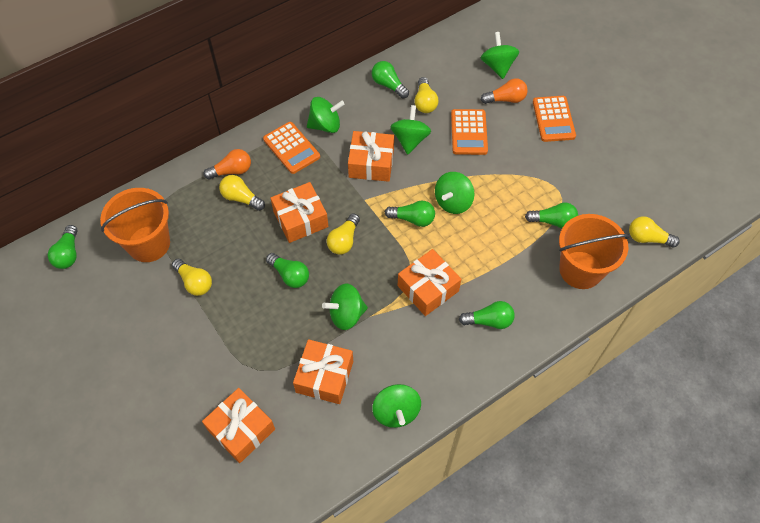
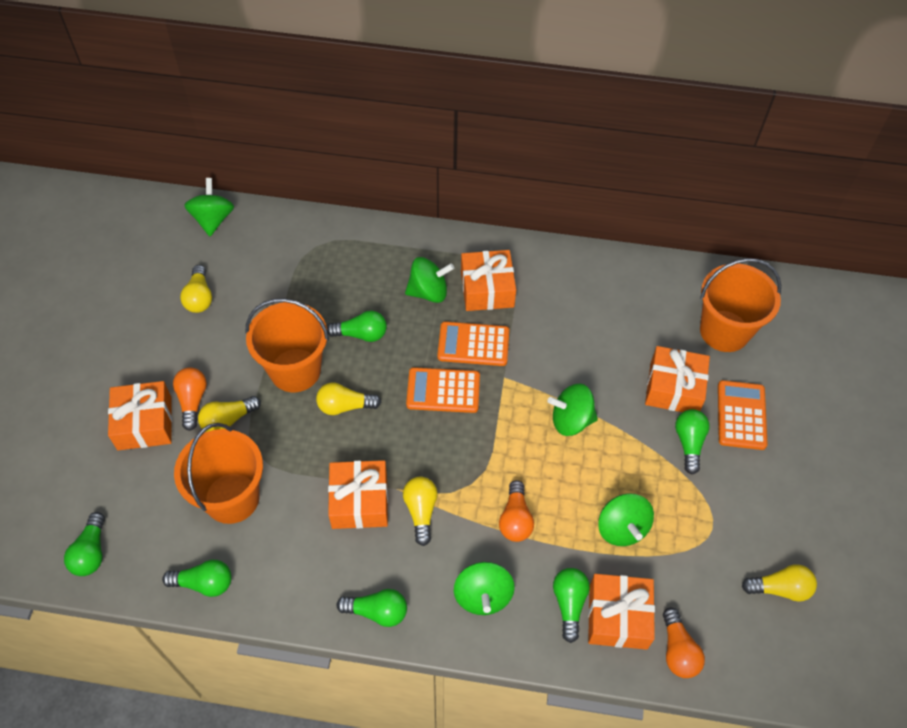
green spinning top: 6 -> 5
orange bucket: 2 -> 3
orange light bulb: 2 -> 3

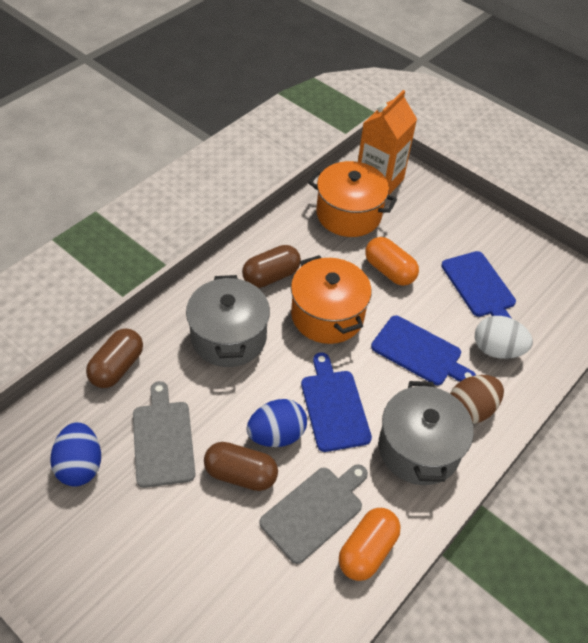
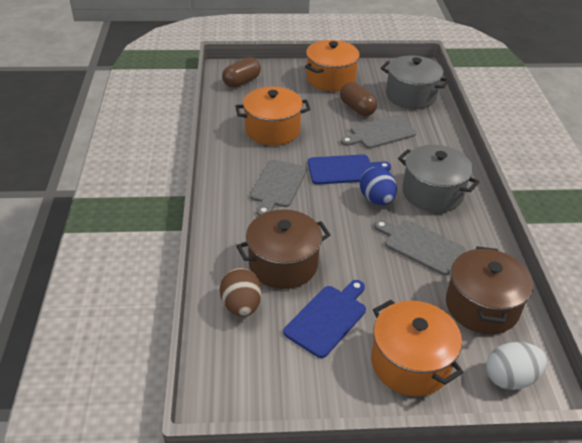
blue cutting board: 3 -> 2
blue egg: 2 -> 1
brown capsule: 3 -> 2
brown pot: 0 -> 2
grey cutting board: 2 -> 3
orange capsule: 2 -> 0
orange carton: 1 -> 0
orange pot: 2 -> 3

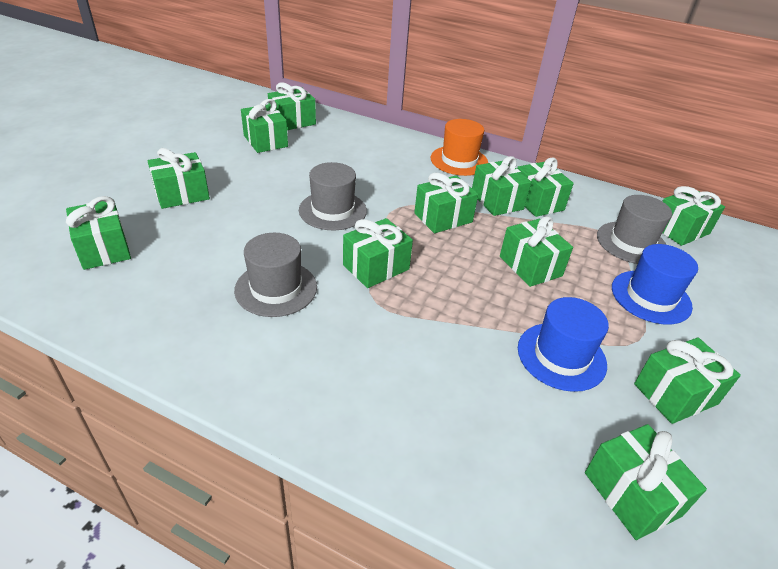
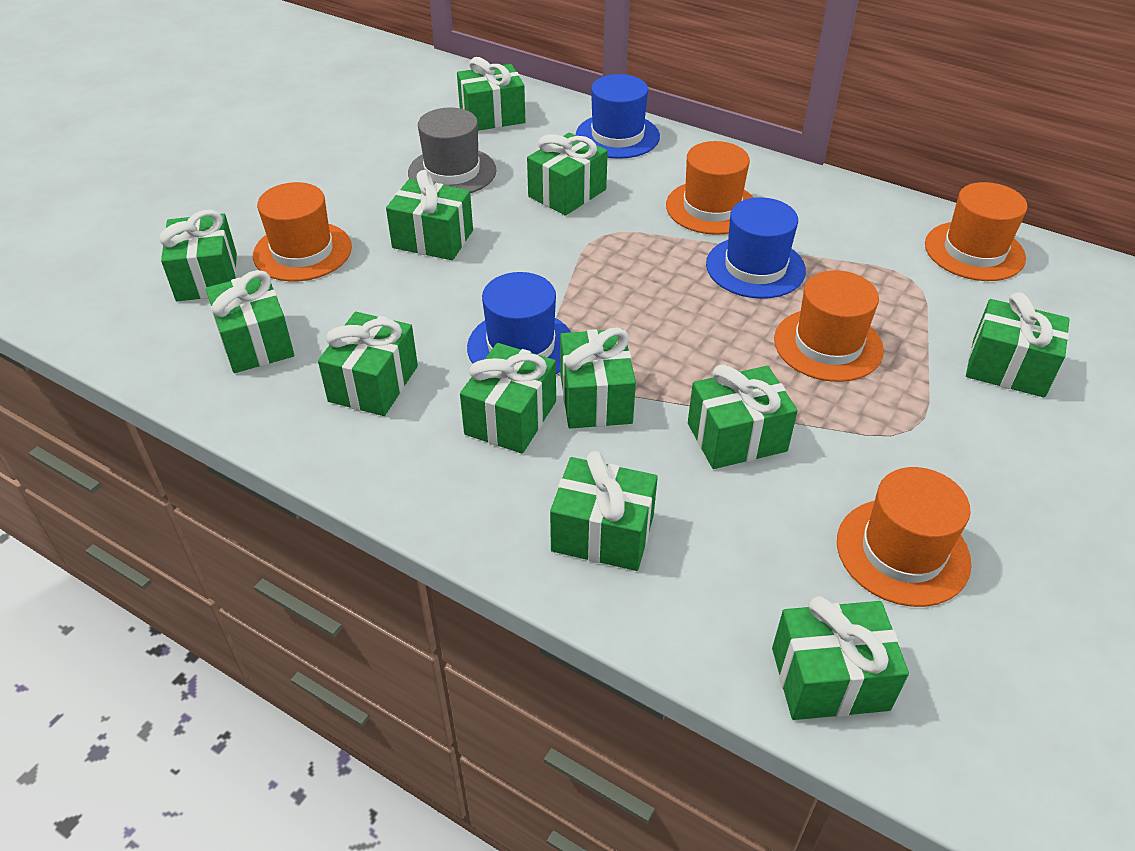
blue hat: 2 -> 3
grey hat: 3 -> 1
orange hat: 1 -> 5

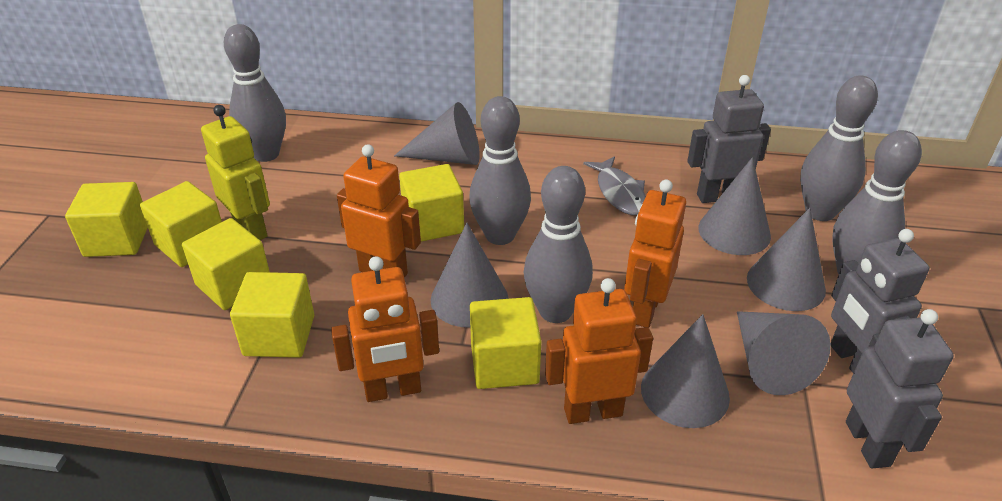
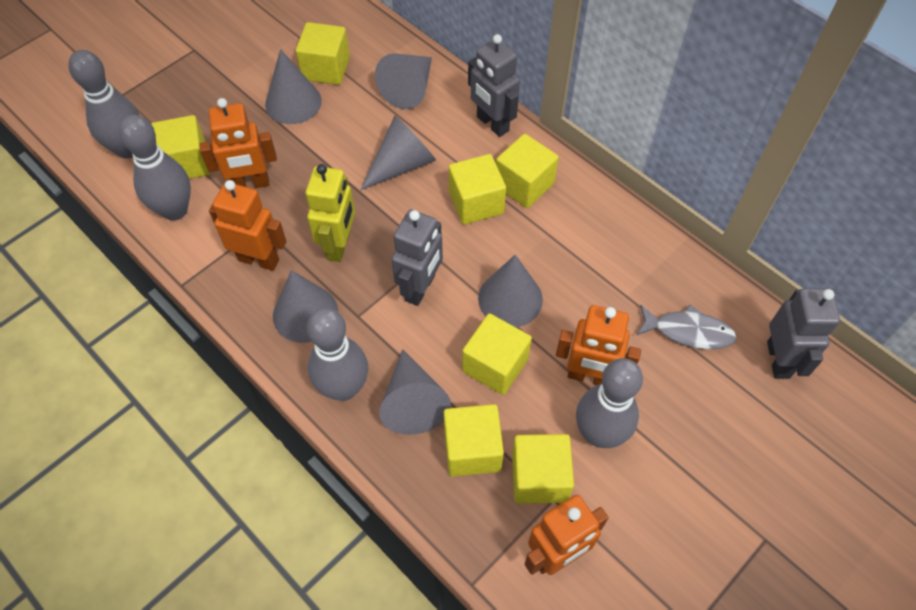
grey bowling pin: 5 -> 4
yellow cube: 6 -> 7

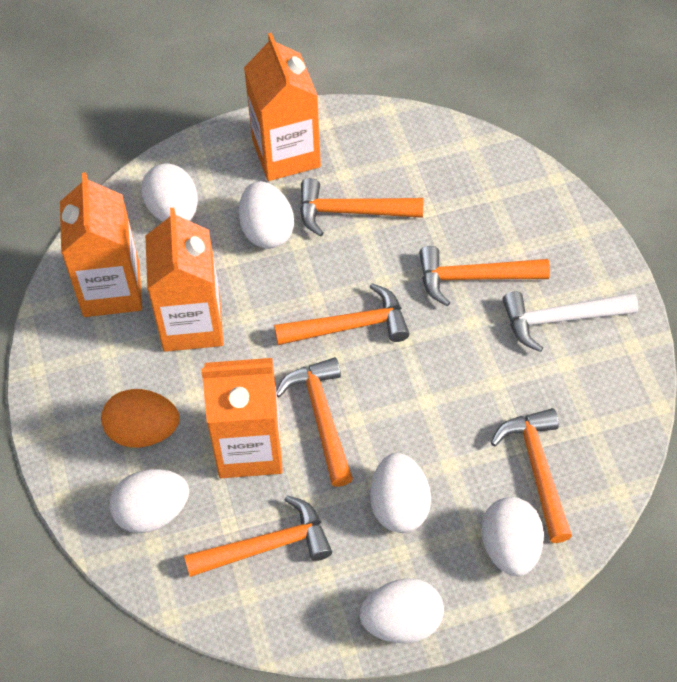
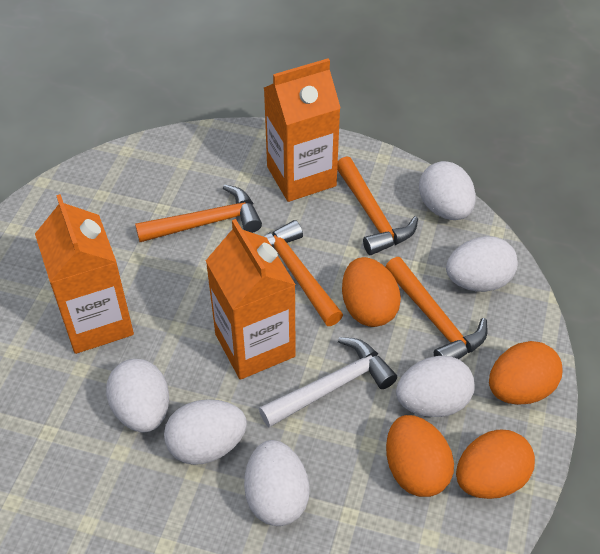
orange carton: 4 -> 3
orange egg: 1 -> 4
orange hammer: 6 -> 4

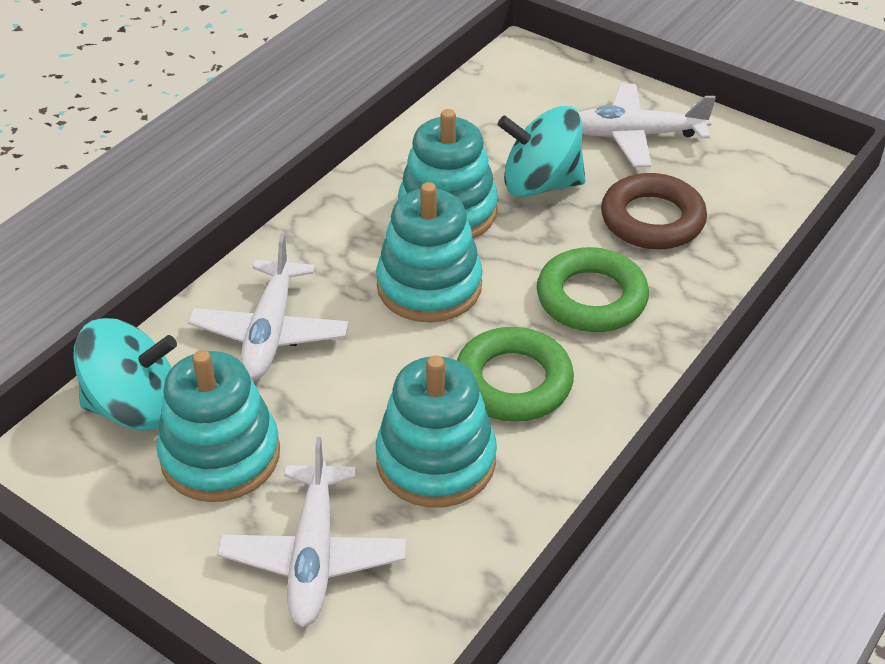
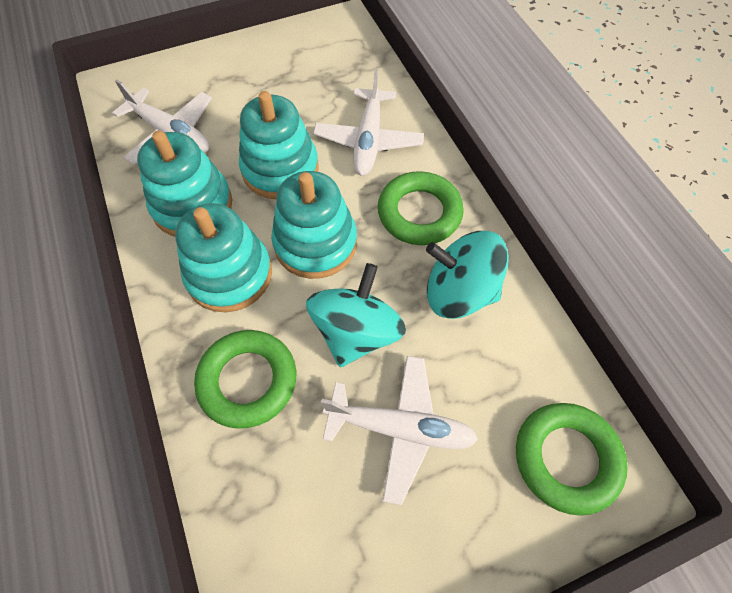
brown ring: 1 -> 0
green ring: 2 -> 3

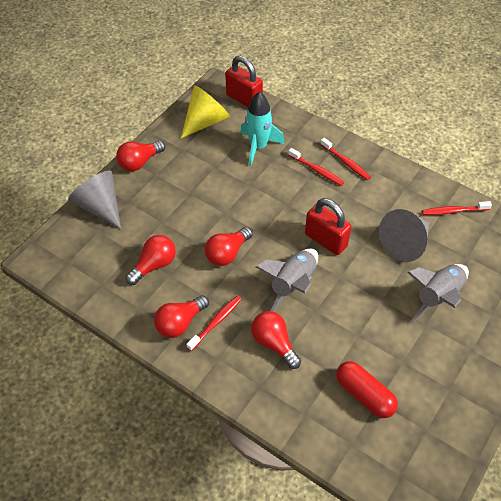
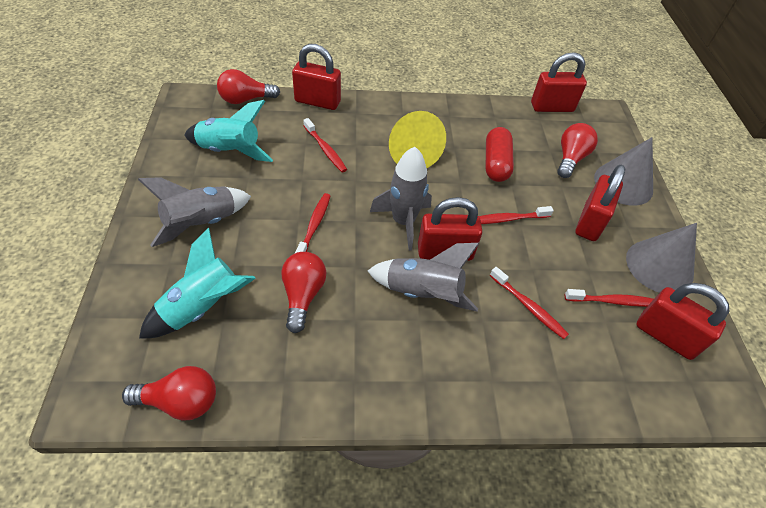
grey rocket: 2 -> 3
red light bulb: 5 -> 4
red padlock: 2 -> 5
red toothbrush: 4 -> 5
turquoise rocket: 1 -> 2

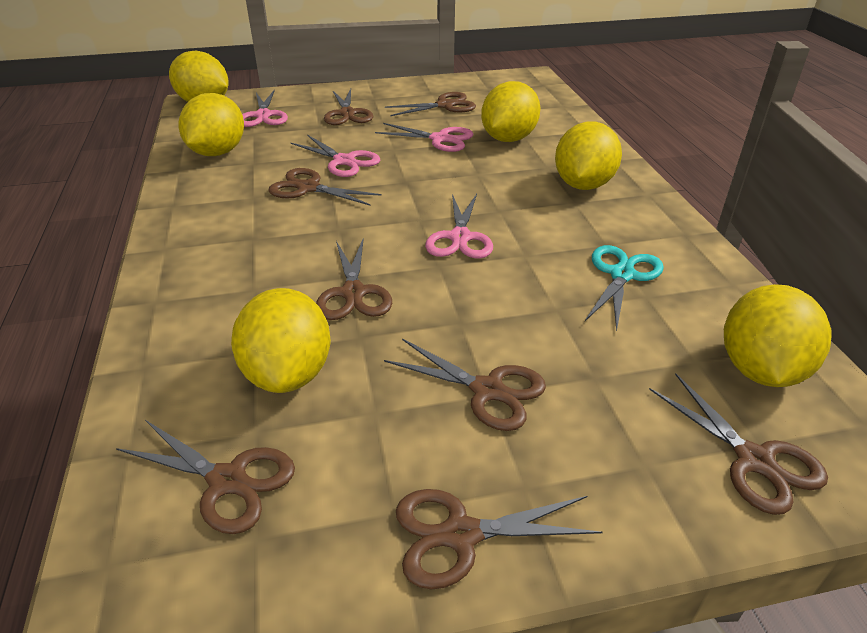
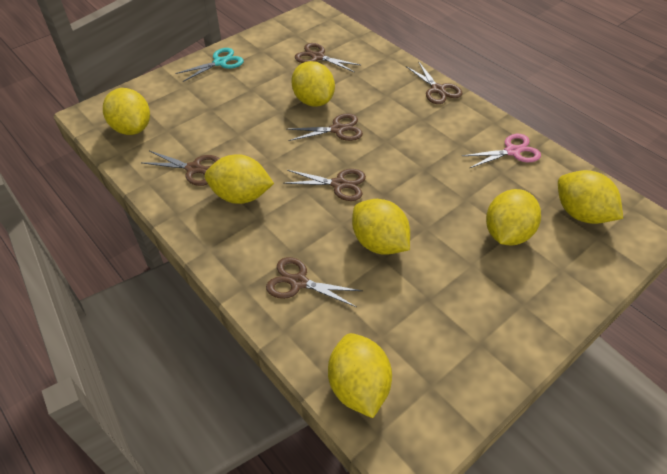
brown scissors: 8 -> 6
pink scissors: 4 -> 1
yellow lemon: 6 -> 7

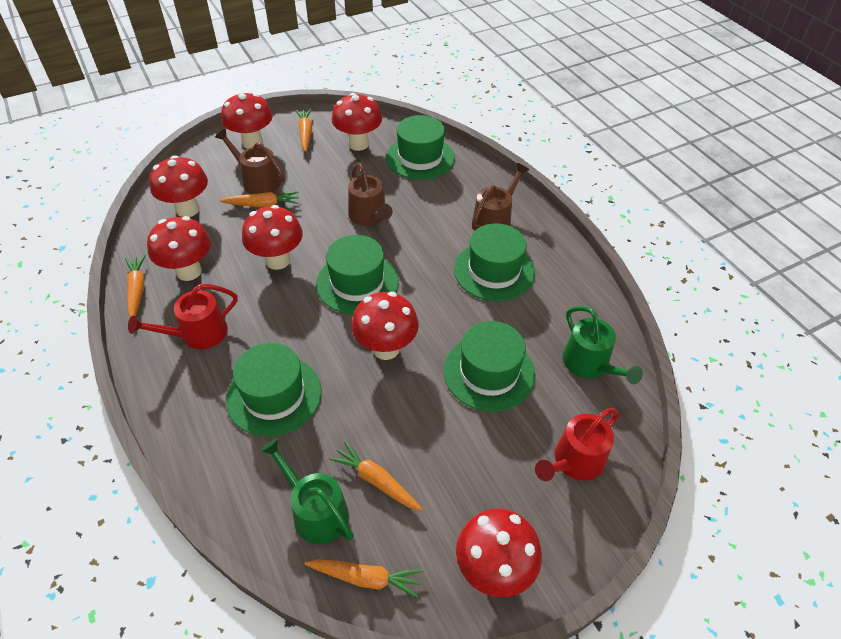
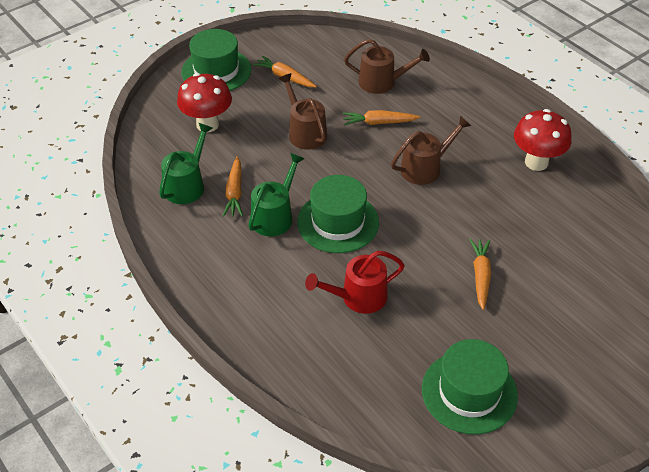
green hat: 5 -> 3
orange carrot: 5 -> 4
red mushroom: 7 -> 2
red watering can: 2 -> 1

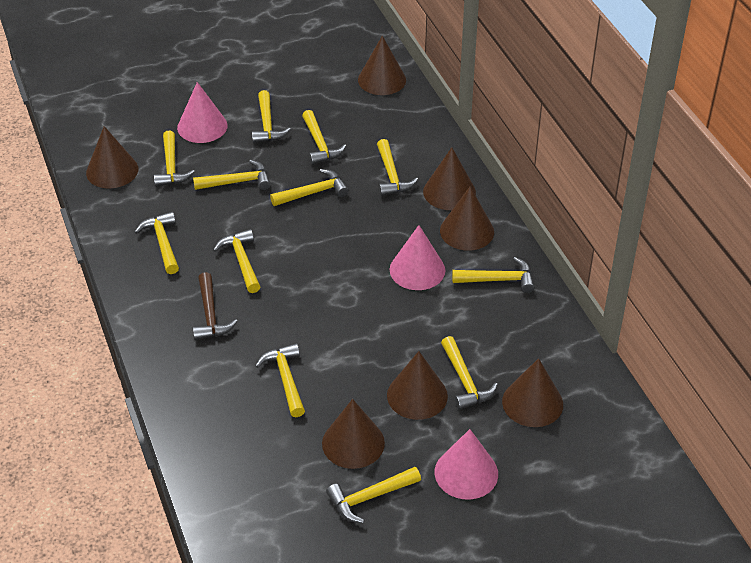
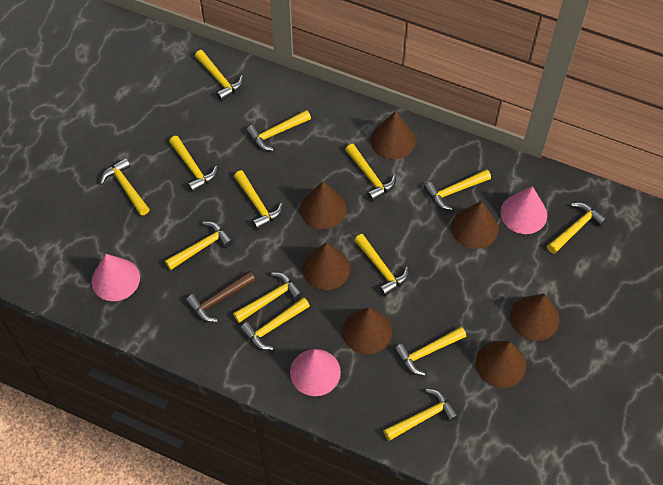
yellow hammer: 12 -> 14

+++

» **DESCRIPTION OF THE TASK**
Copy the listing above in full and exactly, but omit each picture that it holds.

» **FINISHED TASK**
green spinning top: 6 -> 5
orange bucket: 2 -> 3
orange light bulb: 2 -> 3

blue cutting board: 3 -> 2
blue egg: 2 -> 1
brown capsule: 3 -> 2
brown pot: 0 -> 2
grey cutting board: 2 -> 3
orange capsule: 2 -> 0
orange carton: 1 -> 0
orange pot: 2 -> 3

blue hat: 2 -> 3
grey hat: 3 -> 1
orange hat: 1 -> 5

grey bowling pin: 5 -> 4
yellow cube: 6 -> 7

orange carton: 4 -> 3
orange egg: 1 -> 4
orange hammer: 6 -> 4

brown ring: 1 -> 0
green ring: 2 -> 3

grey rocket: 2 -> 3
red light bulb: 5 -> 4
red padlock: 2 -> 5
red toothbrush: 4 -> 5
turquoise rocket: 1 -> 2

brown scissors: 8 -> 6
pink scissors: 4 -> 1
yellow lemon: 6 -> 7

green hat: 5 -> 3
orange carrot: 5 -> 4
red mushroom: 7 -> 2
red watering can: 2 -> 1

yellow hammer: 12 -> 14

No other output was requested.